====== Information supplied ======
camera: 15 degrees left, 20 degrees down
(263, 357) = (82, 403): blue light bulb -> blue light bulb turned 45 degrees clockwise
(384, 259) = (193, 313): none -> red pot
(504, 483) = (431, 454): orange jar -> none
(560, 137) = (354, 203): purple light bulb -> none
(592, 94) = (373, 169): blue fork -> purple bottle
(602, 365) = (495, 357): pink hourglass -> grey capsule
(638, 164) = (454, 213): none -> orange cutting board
======
====== Information supplied ======
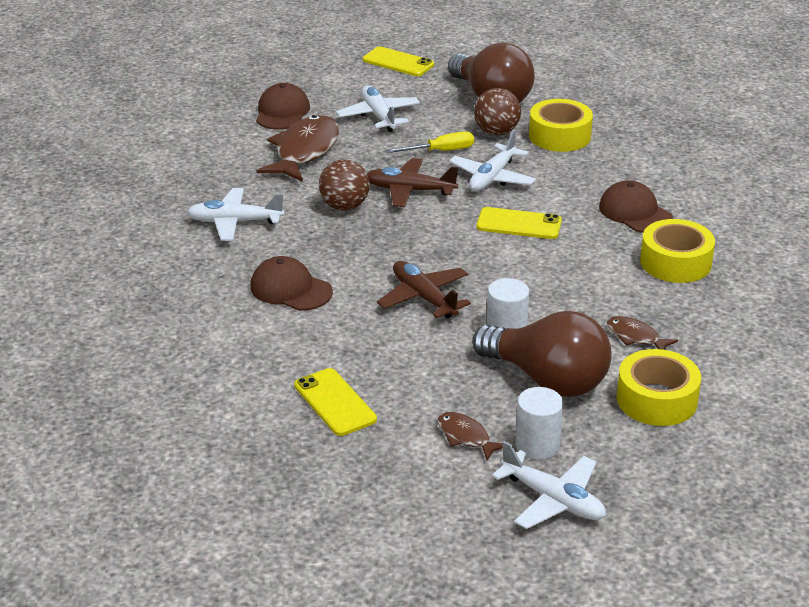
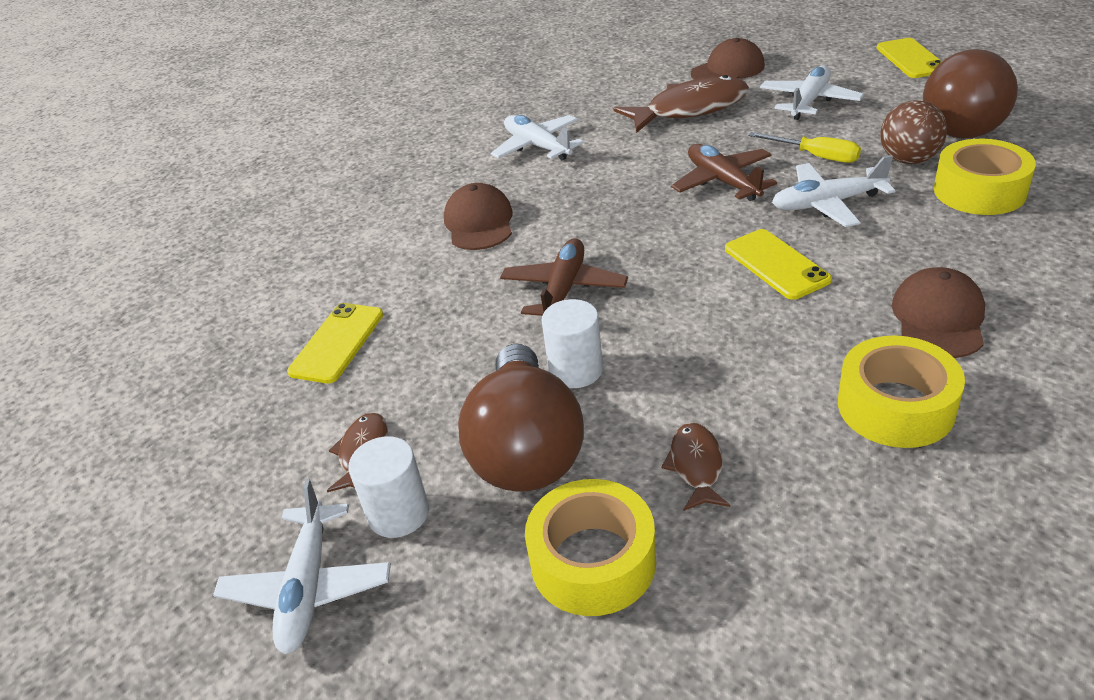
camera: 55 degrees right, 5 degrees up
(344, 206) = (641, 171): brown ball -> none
======
====== Information supplied ======
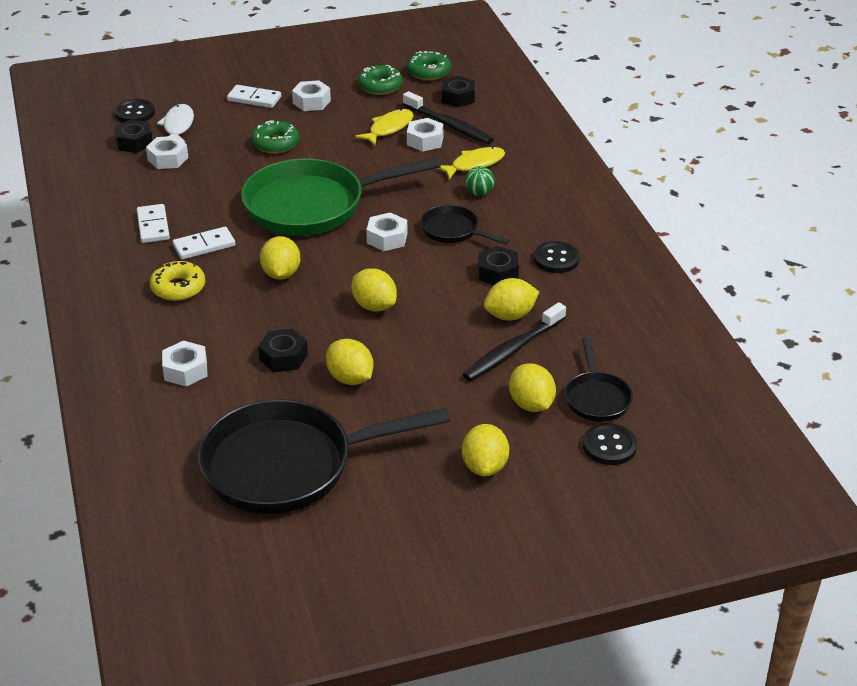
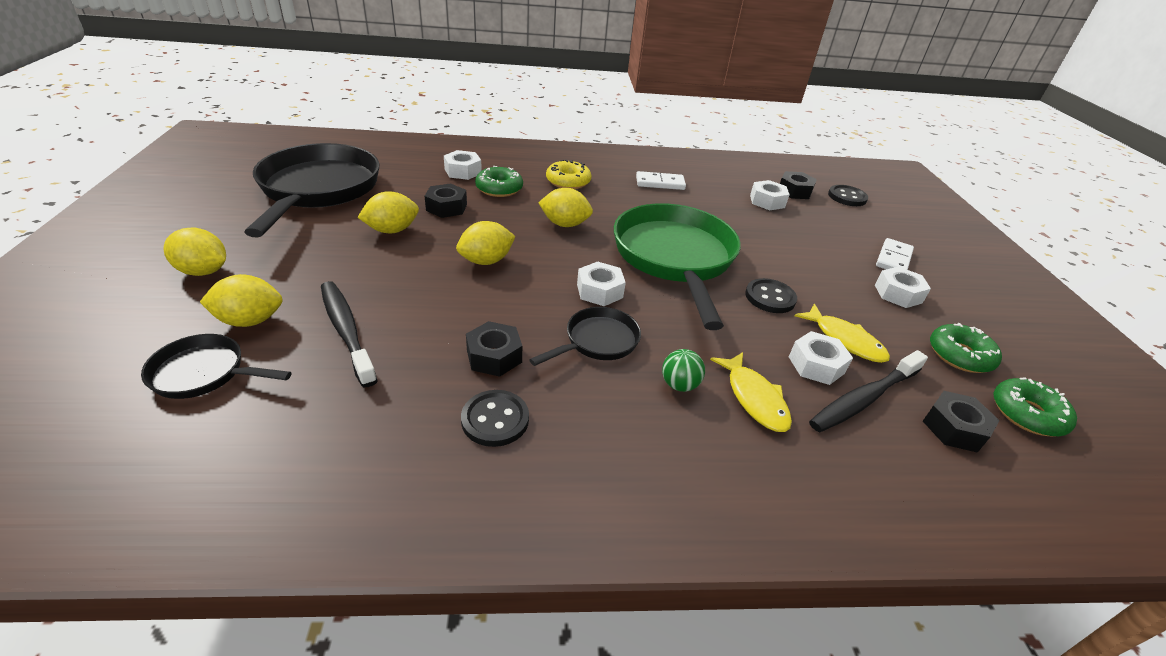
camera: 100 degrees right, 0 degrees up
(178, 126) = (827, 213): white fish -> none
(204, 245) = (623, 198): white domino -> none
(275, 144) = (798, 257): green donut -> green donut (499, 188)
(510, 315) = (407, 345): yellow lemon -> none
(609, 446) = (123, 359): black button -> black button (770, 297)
======
Problem to solve: Across all the records above, find each line with "none" in it and copy it.

Answer to the exercise:
(384, 259) = (193, 313): none -> red pot
(504, 483) = (431, 454): orange jar -> none
(560, 137) = (354, 203): purple light bulb -> none
(638, 164) = (454, 213): none -> orange cutting board
(344, 206) = (641, 171): brown ball -> none
(178, 126) = (827, 213): white fish -> none
(204, 245) = (623, 198): white domino -> none
(510, 315) = (407, 345): yellow lemon -> none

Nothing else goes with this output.